**Problem**
Each line below containing the word "pink" needs to be shown.

(Colored object listings)
§

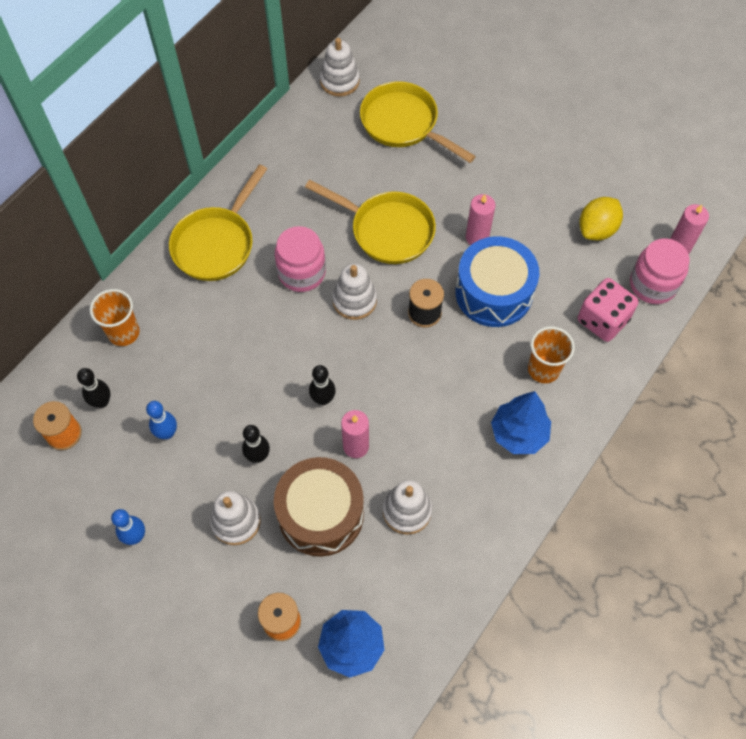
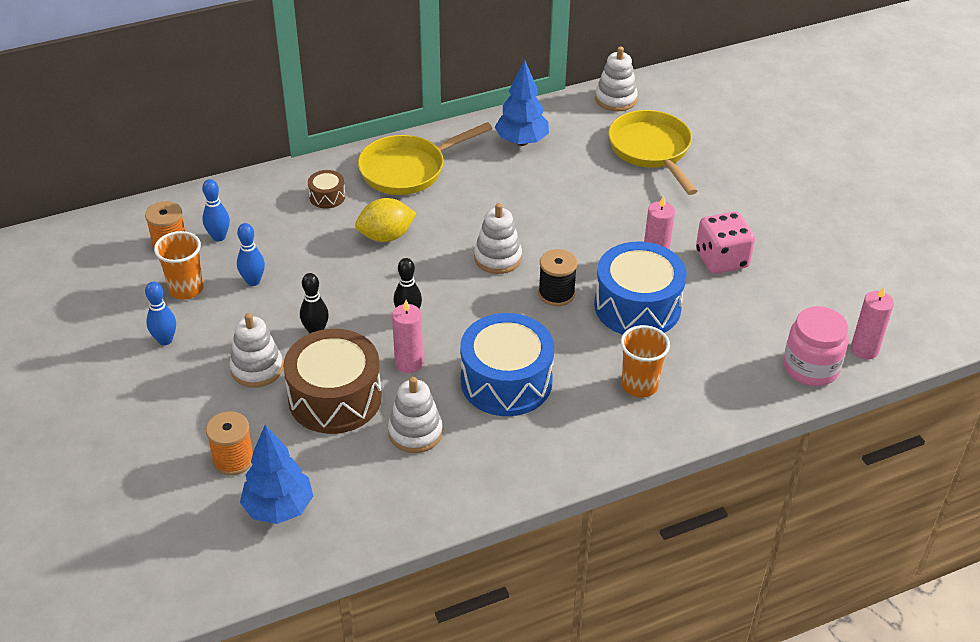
camera: 30 degrees right, 20 degrees down
(102, 402) = (219, 237): black bowling pin -> blue bowling pin
(124, 333) = (277, 198): orange cup -> orange cup (186, 289)
(167, 308) = (327, 196): none -> brown drum
(302, 273) = (466, 219): pink jar -> none
(387, 230) = (571, 220): yellow pan -> none
(443, 421) = (506, 381): none -> blue drum
(519, 434) = (573, 424): blue tree -> blue tree (522, 141)
(597, 229) = (785, 301): yellow lemon -> yellow lemon (386, 236)
(602, 320) = (733, 373): pink dice -> pink dice (721, 259)

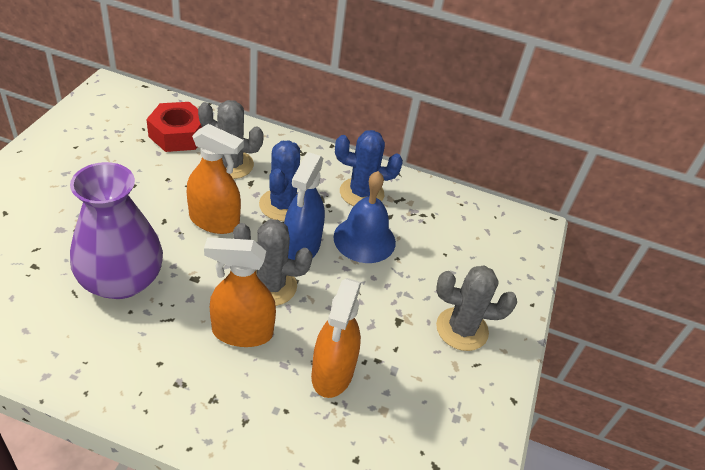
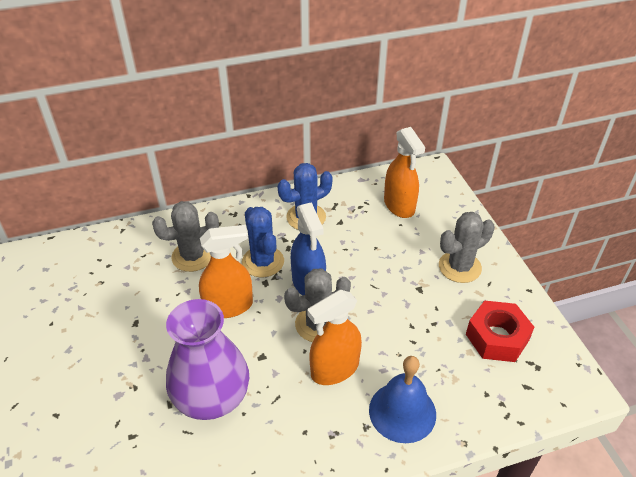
camera: 30 degrees left, 0 degrees up
(178, 135) = (125, 259): red nut -> red nut (497, 337)
(332, 373) = (417, 352): orange spray bottle -> orange spray bottle (399, 205)
(364, 239) = (342, 249): blue bell -> blue bell (402, 411)

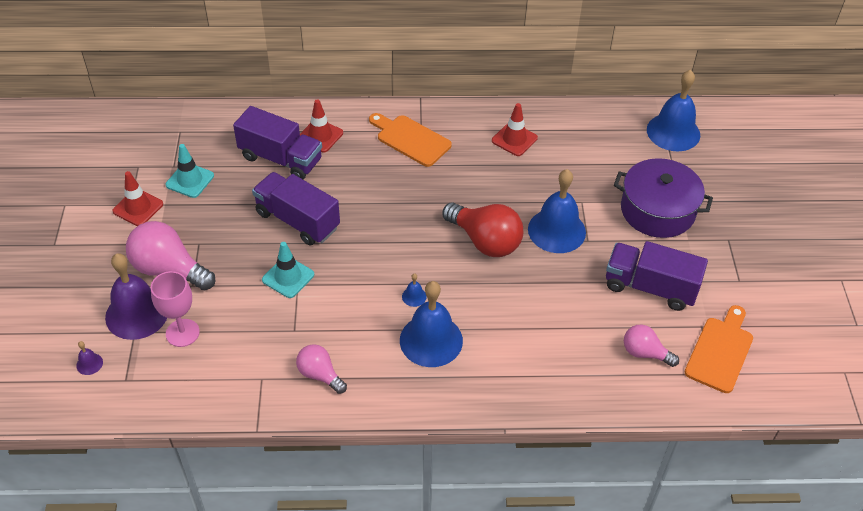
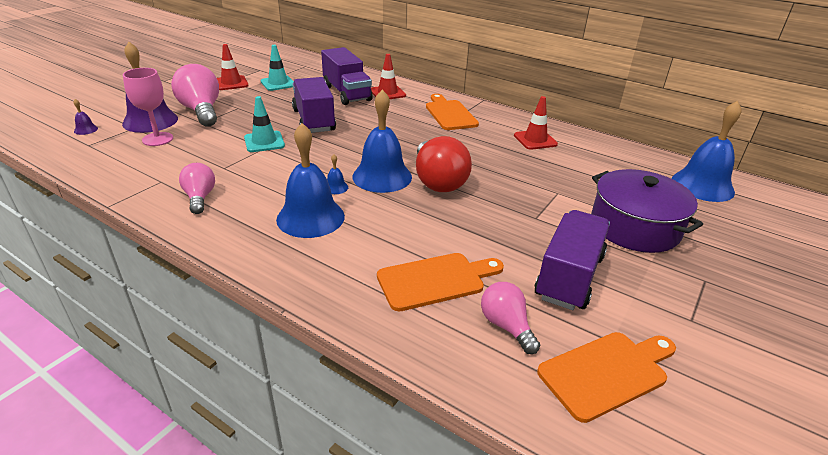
camera: 35 degrees right, 15 degrees down
(556, 230) = (512, 200): blue bell -> blue bell (382, 176)
(573, 343) = (435, 280): none -> orange cutting board
(650, 287) = (569, 277): purple truck -> purple truck turned 60 degrees clockwise

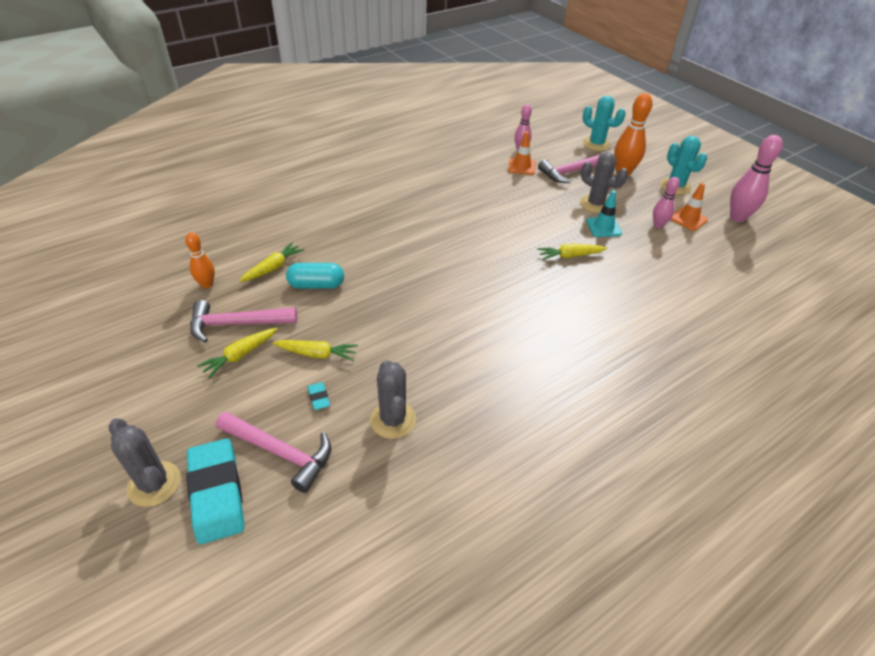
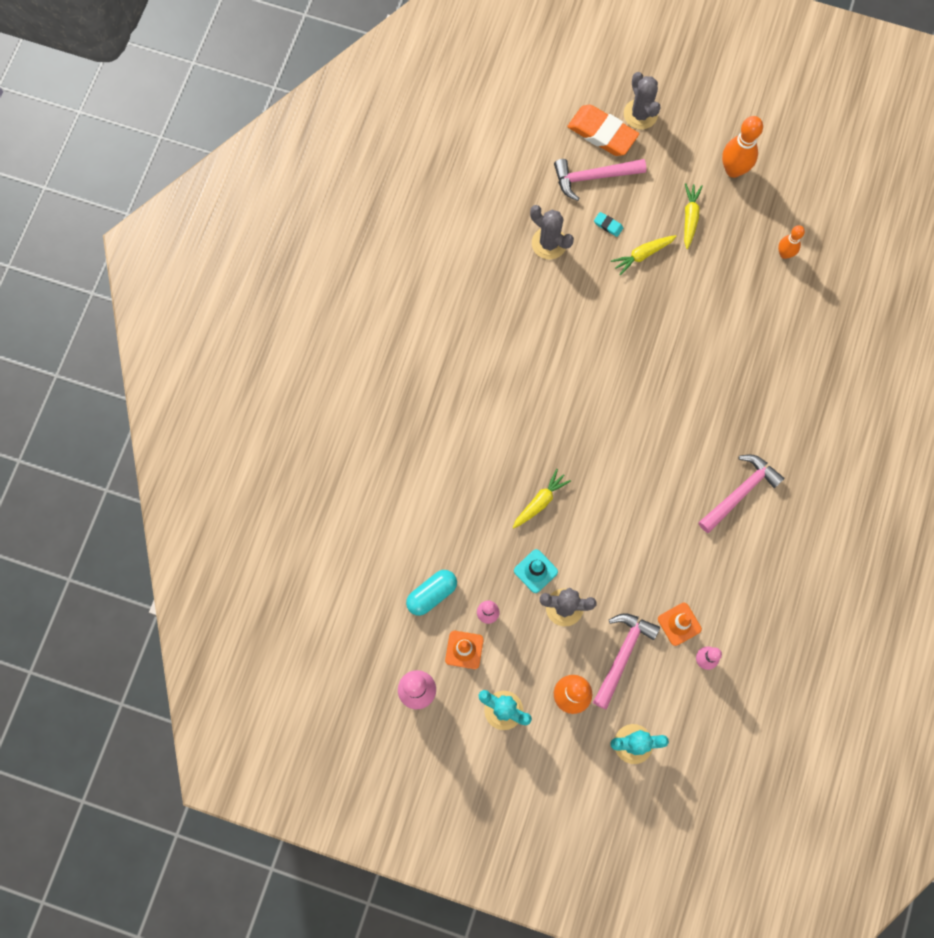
camera: 145 degrees right, 30 degrees up
(151, 367) = (733, 170): none -> orange bowling pin
(154, 484) = (640, 114): grey cactus -> grey cactus turned 60 degrees clockwise
(216, 493) = (602, 133): turquoise eraser -> orange eraser
(236, 324) = (722, 238): pink hammer -> pink hammer (740, 492)
(273, 268) = (758, 305): yellow carrot -> none
(316, 285) = (707, 313): turquoise capsule -> turquoise capsule (432, 594)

§

**Exercise result**
(302, 273) = (466, 219): pink jar -> none
(602, 320) = (733, 373): pink dice -> pink dice (721, 259)
(236, 324) = (722, 238): pink hammer -> pink hammer (740, 492)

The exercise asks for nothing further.